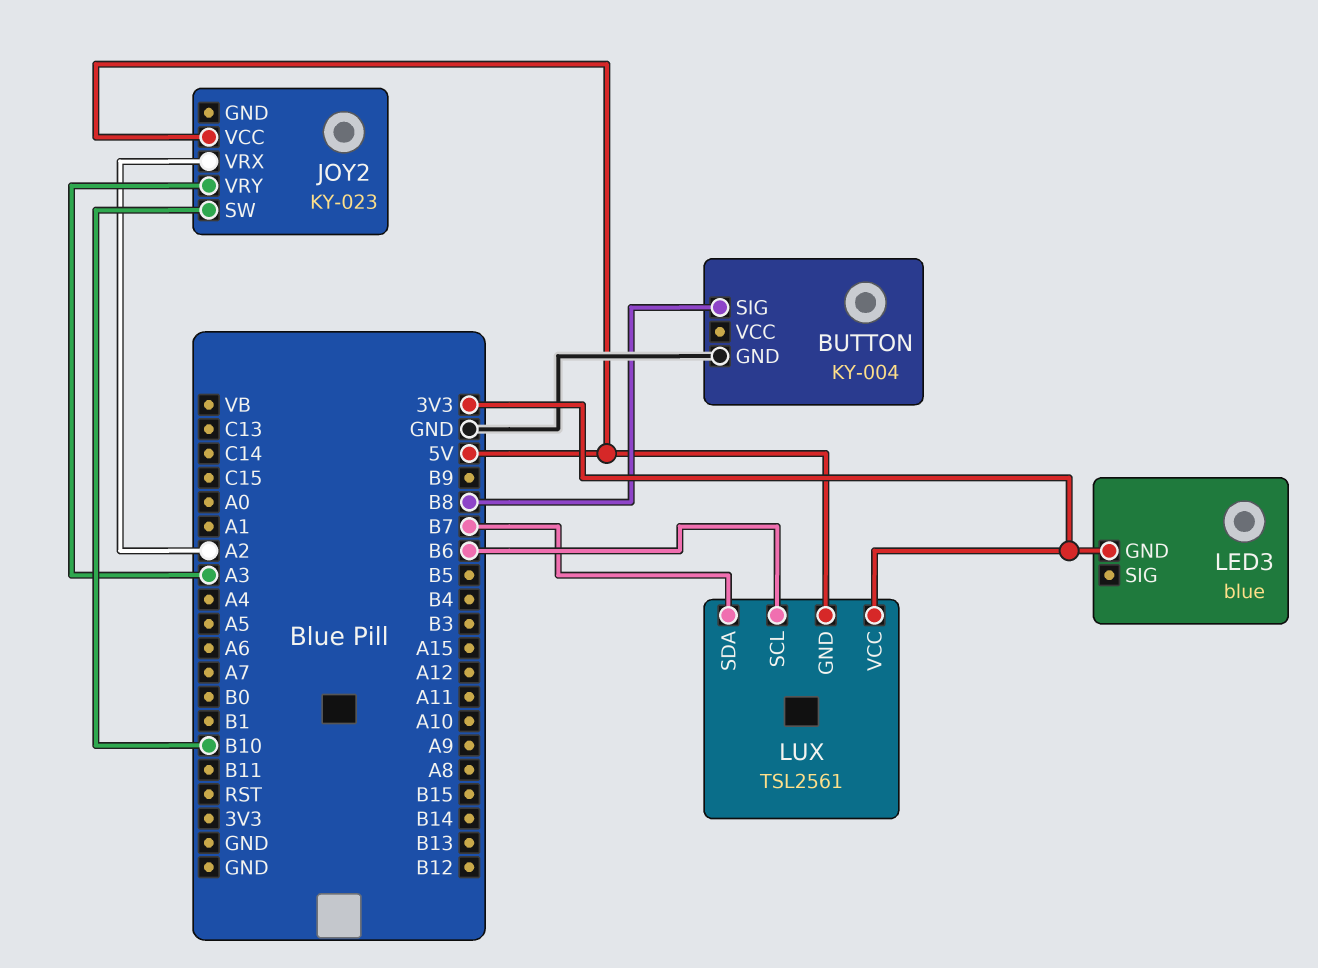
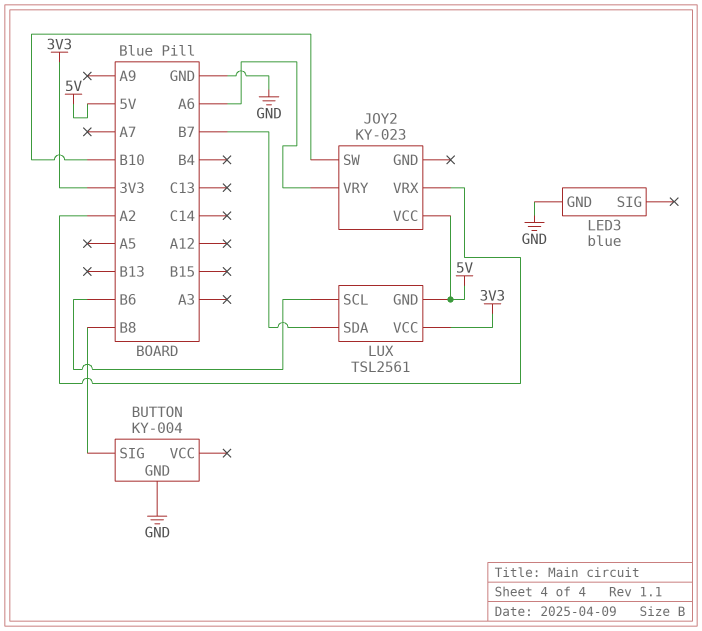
JOY2 pin VRY: A3 -> A6
LED3 pin GND: 3V3 -> GND

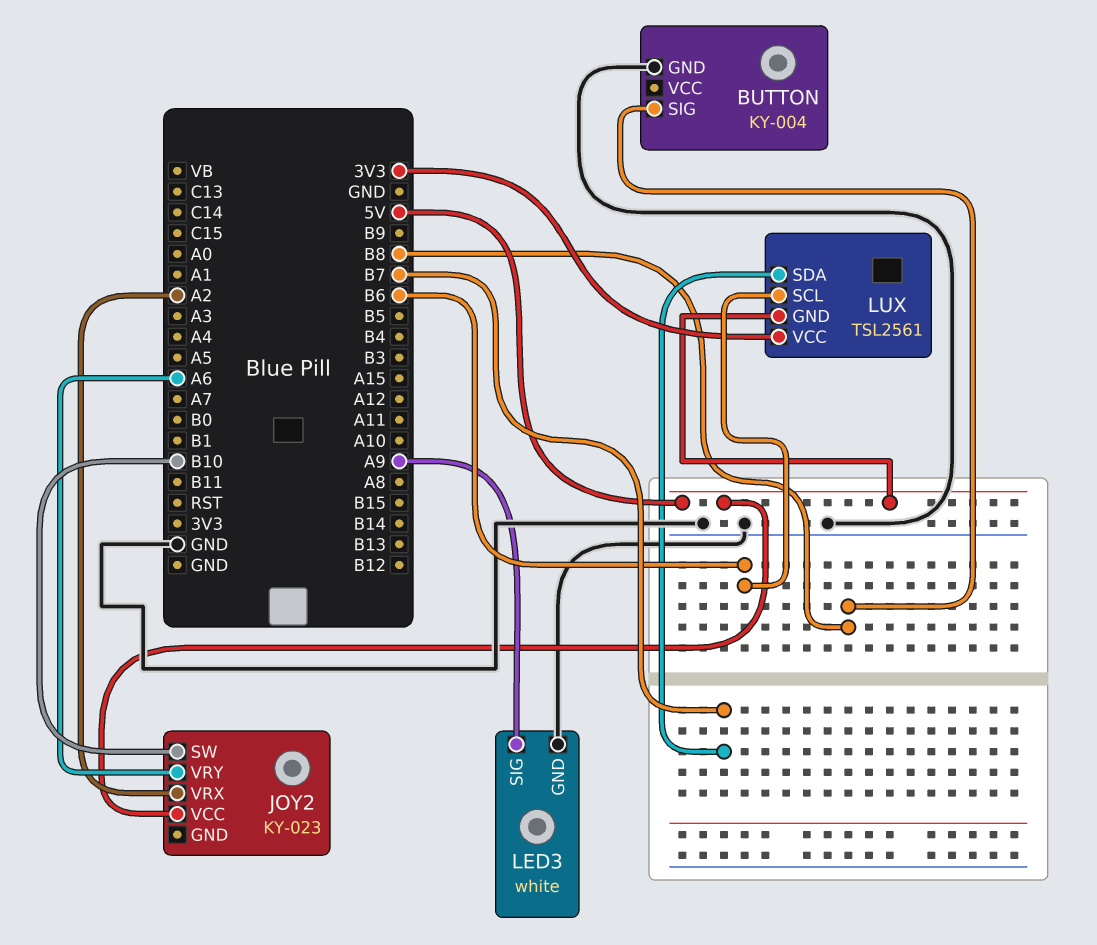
LED3: blue -> white
LED3 pin SIG: none -> A9

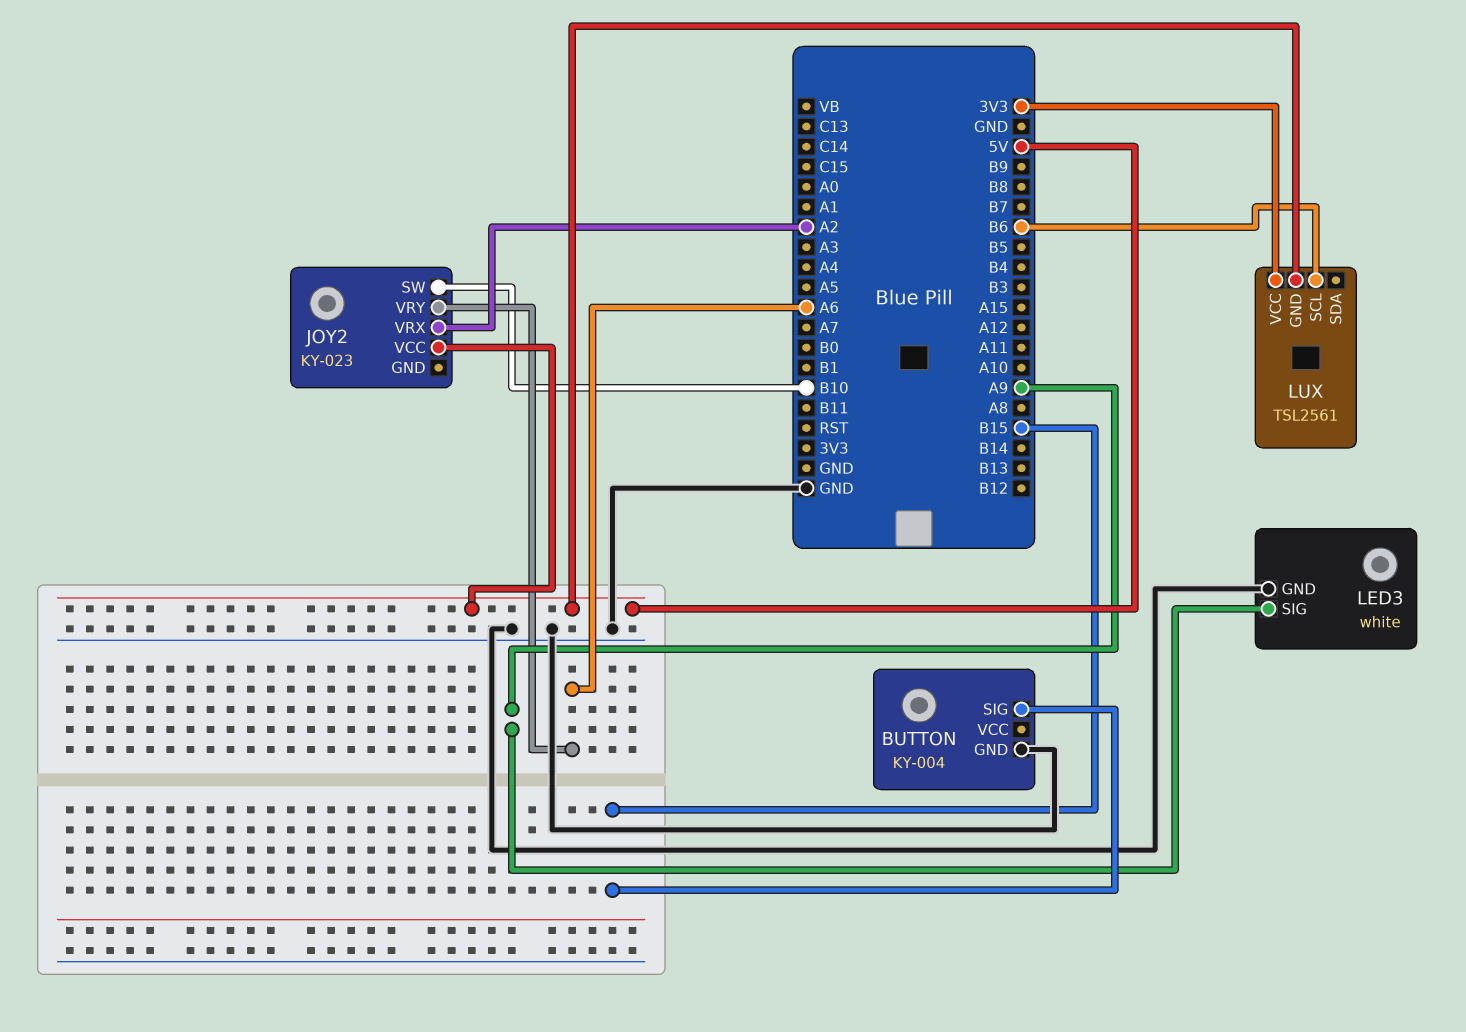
BUTTON pin SIG: B8 -> B15
LUX pin SDA: B7 -> none

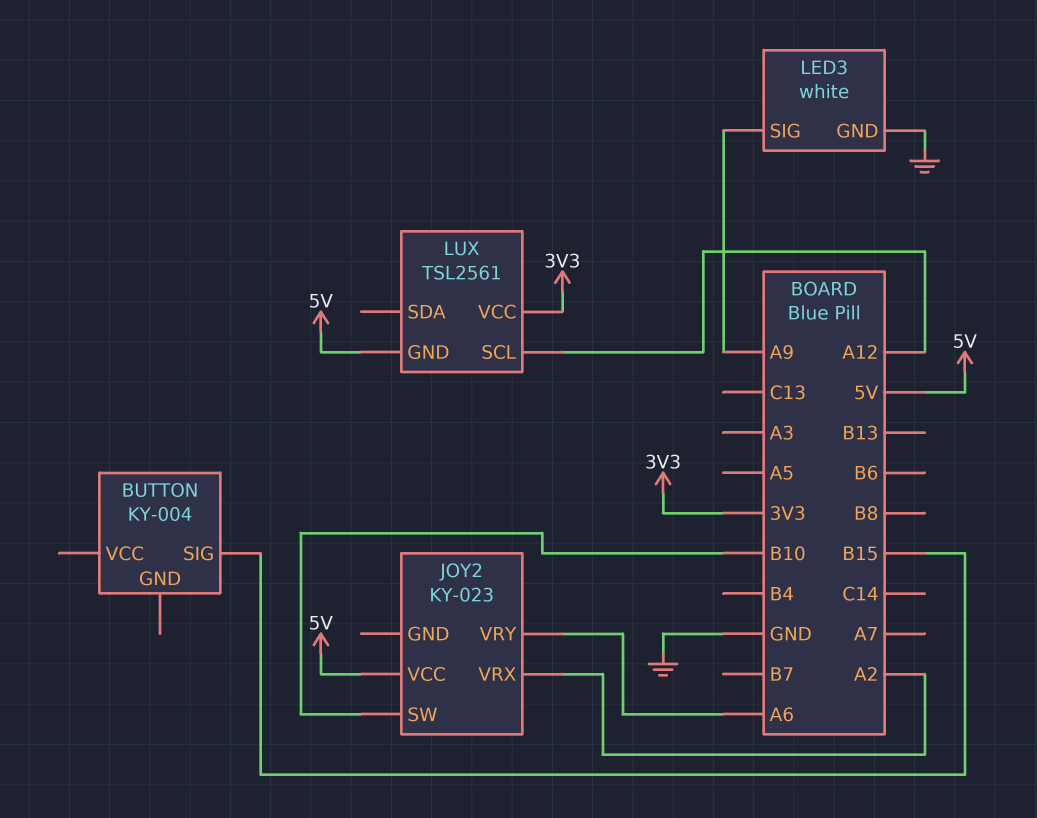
BUTTON pin GND: GND -> none
LUX pin SCL: B6 -> A12

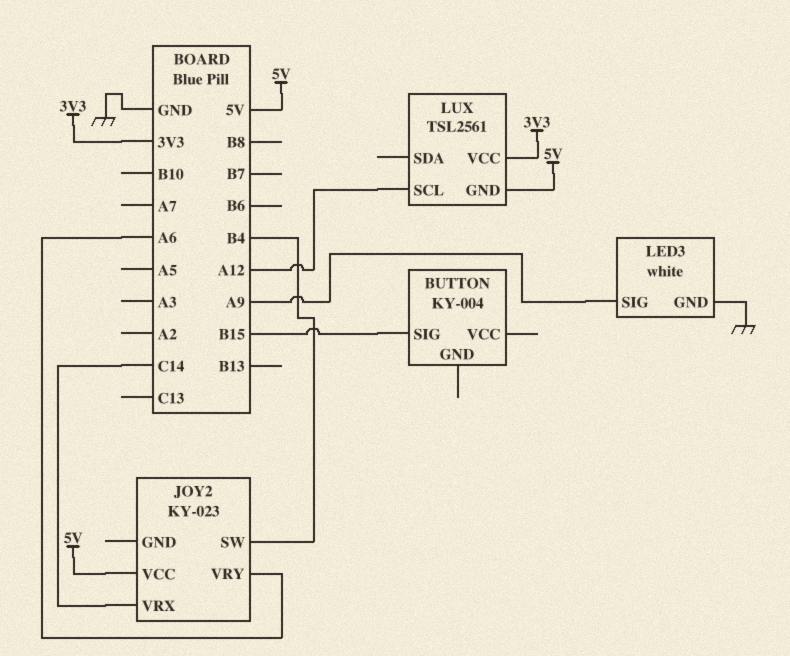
JOY2 pin SW: B10 -> B4
JOY2 pin VRX: A2 -> C14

*WHAT THIS TASK INVOLVES*. Your answer must be every record above, word for word, with no pictures.

*PROBLEM SOLUTION*.
JOY2 pin VRY: A3 -> A6
LED3 pin GND: 3V3 -> GND

LED3: blue -> white
LED3 pin SIG: none -> A9

BUTTON pin SIG: B8 -> B15
LUX pin SDA: B7 -> none

BUTTON pin GND: GND -> none
LUX pin SCL: B6 -> A12

JOY2 pin SW: B10 -> B4
JOY2 pin VRX: A2 -> C14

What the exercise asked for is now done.